> [WHAT THE EXERCISE ASKS] From the line with "IC103 pin VM: W11 -> +5V" down to the final line of the material below, quote every line exactly and leave out all lines before it.

> [EXTRACTED INFORMATION]
● ● ● ● ● ● ●

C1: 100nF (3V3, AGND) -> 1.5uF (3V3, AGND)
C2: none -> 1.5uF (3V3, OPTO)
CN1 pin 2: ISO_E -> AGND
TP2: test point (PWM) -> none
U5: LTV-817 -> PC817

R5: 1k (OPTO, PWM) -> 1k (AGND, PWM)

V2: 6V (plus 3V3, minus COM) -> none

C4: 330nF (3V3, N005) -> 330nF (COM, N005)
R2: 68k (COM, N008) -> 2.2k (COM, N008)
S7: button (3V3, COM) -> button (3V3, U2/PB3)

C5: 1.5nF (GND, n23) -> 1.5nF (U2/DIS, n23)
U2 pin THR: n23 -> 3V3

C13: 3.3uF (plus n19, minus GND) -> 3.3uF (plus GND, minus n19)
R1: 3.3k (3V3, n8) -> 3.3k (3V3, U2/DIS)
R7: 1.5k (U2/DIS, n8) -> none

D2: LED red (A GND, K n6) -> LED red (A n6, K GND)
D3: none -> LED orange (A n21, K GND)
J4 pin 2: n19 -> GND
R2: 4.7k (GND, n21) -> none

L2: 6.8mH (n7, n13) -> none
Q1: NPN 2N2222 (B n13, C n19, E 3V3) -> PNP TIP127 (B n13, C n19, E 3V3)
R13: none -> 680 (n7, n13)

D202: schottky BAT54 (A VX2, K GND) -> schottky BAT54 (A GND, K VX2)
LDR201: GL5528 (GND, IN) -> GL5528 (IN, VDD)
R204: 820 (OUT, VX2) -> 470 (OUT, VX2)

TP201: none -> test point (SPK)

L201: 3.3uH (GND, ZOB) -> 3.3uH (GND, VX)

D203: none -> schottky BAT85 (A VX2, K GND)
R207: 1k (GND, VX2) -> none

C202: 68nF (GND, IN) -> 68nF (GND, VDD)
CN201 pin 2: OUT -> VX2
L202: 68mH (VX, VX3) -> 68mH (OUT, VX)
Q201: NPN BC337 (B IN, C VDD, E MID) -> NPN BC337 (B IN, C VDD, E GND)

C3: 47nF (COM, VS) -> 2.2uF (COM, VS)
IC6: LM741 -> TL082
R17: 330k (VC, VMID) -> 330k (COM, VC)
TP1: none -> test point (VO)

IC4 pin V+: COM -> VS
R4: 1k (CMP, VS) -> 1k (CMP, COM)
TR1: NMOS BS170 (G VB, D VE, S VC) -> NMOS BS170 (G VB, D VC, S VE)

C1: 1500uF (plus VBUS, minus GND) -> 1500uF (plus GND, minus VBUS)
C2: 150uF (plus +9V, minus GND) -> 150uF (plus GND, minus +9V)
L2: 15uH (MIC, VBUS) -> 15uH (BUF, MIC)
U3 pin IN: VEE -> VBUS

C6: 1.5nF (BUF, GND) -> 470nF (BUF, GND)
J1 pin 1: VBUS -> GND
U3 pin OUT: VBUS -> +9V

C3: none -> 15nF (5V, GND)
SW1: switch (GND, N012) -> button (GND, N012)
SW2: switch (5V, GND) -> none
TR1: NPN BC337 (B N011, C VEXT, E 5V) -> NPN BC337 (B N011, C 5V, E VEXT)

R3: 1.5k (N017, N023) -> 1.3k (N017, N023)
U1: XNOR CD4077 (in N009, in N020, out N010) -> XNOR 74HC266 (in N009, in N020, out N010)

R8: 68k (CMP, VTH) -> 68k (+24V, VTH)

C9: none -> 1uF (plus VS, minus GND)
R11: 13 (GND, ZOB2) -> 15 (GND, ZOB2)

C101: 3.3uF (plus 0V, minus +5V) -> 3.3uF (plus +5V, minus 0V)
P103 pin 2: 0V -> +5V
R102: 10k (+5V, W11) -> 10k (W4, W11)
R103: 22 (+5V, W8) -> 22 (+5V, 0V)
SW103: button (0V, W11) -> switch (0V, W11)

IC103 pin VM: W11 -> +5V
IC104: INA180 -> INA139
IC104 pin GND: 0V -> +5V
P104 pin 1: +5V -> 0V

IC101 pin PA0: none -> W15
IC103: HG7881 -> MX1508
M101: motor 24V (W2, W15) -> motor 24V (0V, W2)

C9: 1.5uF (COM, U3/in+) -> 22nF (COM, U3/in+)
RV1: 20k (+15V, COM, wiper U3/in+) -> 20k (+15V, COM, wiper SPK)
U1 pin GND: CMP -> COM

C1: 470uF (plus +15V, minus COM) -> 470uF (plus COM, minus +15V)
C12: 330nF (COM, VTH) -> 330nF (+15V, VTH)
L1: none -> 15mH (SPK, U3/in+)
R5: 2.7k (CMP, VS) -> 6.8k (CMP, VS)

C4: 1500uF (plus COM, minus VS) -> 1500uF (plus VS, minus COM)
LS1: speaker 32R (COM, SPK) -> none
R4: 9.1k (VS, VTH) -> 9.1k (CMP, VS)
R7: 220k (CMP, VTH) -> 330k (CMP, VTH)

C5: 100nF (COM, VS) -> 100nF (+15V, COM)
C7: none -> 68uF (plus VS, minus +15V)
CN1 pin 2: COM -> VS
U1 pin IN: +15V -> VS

● ● ● ● ● ● ●

> [ANSWER SPACE]
IC103 pin VM: W11 -> +5V
IC104: INA180 -> INA139
IC104 pin GND: 0V -> +5V
P104 pin 1: +5V -> 0V

IC101 pin PA0: none -> W15
IC103: HG7881 -> MX1508
M101: motor 24V (W2, W15) -> motor 24V (0V, W2)

C9: 1.5uF (COM, U3/in+) -> 22nF (COM, U3/in+)
RV1: 20k (+15V, COM, wiper U3/in+) -> 20k (+15V, COM, wiper SPK)
U1 pin GND: CMP -> COM

C1: 470uF (plus +15V, minus COM) -> 470uF (plus COM, minus +15V)
C12: 330nF (COM, VTH) -> 330nF (+15V, VTH)
L1: none -> 15mH (SPK, U3/in+)
R5: 2.7k (CMP, VS) -> 6.8k (CMP, VS)

C4: 1500uF (plus COM, minus VS) -> 1500uF (plus VS, minus COM)
LS1: speaker 32R (COM, SPK) -> none
R4: 9.1k (VS, VTH) -> 9.1k (CMP, VS)
R7: 220k (CMP, VTH) -> 330k (CMP, VTH)

C5: 100nF (COM, VS) -> 100nF (+15V, COM)
C7: none -> 68uF (plus VS, minus +15V)
CN1 pin 2: COM -> VS
U1 pin IN: +15V -> VS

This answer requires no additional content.